◆ BEREITGESTELLTES MATERIAL ◆
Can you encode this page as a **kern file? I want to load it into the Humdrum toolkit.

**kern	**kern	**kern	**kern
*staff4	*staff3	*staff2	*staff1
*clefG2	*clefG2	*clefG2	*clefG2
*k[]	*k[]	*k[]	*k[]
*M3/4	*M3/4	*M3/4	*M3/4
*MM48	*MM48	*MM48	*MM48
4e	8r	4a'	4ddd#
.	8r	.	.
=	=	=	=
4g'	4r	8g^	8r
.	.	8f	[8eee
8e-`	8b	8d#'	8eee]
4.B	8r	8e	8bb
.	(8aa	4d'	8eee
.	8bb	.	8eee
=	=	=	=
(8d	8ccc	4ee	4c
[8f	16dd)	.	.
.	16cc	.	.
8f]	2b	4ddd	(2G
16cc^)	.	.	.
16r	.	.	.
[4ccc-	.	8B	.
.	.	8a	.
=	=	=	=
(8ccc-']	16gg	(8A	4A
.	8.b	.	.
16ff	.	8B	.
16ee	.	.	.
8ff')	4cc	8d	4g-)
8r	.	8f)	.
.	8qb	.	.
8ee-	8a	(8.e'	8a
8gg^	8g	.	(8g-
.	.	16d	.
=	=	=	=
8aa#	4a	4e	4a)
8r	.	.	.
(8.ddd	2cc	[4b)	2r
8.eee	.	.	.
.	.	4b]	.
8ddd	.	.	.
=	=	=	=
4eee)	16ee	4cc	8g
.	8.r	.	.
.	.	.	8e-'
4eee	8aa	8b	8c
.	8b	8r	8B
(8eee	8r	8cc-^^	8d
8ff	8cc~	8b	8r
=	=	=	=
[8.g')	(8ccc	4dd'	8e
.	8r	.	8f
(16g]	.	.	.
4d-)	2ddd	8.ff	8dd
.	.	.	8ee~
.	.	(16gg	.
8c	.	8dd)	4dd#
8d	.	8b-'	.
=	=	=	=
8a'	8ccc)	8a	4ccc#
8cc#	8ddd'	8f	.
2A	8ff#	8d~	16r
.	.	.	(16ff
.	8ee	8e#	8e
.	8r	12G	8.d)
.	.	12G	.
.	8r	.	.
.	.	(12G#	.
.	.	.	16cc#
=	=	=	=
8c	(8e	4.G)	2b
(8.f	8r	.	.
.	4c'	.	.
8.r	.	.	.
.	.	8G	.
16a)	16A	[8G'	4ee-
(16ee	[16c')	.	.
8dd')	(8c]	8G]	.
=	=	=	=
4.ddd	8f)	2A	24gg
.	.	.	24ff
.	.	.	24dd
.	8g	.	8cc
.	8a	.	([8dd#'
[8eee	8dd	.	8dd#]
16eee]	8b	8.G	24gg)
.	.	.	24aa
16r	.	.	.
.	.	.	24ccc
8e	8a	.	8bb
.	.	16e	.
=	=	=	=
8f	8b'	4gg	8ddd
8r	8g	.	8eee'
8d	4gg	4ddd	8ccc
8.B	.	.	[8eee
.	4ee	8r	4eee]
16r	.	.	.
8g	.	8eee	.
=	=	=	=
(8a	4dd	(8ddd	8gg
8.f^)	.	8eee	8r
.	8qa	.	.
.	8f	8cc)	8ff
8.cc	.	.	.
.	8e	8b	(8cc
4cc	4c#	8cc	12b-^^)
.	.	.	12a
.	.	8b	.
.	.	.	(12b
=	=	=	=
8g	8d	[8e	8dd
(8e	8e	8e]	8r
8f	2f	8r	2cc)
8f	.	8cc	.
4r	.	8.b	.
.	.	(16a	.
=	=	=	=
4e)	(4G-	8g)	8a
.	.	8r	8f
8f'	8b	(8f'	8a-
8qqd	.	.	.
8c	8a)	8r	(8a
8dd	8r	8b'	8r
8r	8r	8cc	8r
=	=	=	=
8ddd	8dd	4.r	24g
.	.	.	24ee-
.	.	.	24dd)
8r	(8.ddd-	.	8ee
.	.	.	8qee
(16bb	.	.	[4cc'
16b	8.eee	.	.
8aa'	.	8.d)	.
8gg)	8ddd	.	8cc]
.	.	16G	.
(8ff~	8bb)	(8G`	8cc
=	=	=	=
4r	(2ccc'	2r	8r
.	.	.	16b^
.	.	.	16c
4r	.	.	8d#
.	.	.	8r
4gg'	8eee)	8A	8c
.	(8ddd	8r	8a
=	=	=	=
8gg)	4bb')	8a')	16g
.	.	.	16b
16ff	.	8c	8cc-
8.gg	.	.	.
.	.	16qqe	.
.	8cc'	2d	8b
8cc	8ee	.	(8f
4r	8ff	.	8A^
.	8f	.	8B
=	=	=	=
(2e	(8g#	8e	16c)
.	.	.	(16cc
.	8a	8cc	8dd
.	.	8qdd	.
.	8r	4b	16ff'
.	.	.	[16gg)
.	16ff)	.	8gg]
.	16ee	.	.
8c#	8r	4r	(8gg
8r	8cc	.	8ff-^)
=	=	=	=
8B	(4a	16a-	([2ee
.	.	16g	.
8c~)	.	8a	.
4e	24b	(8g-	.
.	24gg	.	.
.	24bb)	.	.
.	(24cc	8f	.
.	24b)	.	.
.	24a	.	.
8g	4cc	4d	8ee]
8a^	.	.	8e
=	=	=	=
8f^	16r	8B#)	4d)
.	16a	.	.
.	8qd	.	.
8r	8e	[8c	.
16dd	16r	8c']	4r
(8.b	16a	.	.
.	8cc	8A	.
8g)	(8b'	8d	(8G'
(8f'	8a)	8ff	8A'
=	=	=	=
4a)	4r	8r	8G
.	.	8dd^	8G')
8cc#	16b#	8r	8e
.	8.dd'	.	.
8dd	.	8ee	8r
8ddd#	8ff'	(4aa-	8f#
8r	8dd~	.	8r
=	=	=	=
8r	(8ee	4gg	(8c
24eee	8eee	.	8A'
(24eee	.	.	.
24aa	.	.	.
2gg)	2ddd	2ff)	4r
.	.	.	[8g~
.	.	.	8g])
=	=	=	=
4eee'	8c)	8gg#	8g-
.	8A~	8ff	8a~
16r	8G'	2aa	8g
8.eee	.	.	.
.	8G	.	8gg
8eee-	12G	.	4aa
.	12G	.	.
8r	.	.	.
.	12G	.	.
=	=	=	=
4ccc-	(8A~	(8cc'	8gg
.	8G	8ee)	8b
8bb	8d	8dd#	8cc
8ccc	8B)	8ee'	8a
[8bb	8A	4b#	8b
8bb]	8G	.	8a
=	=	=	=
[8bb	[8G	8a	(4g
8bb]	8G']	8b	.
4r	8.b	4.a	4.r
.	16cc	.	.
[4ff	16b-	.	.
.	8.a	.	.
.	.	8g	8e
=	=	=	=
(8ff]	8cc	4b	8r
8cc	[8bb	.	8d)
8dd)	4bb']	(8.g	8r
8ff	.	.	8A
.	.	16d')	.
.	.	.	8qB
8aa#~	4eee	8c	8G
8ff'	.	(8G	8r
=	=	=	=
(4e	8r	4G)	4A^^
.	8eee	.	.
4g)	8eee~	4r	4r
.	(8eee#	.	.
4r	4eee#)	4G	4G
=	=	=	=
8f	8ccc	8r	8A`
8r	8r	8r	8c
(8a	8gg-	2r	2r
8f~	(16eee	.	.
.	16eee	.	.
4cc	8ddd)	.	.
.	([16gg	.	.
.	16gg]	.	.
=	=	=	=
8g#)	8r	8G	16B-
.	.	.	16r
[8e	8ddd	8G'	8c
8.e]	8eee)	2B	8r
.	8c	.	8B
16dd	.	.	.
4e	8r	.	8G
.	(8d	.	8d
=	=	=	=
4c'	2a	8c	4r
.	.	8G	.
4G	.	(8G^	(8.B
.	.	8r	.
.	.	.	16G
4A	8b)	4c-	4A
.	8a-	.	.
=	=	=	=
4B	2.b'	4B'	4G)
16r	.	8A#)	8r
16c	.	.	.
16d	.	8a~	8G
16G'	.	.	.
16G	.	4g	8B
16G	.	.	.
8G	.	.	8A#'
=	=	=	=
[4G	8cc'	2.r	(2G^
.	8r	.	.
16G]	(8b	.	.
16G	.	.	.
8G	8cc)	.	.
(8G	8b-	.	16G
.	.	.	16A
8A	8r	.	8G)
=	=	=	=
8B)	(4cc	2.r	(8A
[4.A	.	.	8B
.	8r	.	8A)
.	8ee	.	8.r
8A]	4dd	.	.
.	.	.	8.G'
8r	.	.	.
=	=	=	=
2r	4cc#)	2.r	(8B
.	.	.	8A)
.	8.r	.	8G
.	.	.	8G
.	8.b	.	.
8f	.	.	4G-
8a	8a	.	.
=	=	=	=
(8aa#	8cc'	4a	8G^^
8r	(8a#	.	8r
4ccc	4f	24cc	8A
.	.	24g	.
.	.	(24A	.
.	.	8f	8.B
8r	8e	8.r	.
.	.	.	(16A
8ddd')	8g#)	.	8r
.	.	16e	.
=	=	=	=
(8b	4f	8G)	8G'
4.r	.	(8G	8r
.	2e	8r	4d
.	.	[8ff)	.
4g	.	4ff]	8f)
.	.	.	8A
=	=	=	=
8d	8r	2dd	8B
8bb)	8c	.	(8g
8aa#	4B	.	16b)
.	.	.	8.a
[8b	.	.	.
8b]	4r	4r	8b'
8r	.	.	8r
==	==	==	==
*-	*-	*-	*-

◆ GEGEBENE AUFGABE ◆
Führe jede Zeile der Datensätze oben auf, die das Wort „kern“ enthält. Dabei zählt die Groß- und Kleinschreibung.

◆ ANTWORT ZUR AUFGABE ◆
Can you encode this page as a **kern file? I want to load it into the Humdrum toolkit.
**kern	**kern	**kern	**kern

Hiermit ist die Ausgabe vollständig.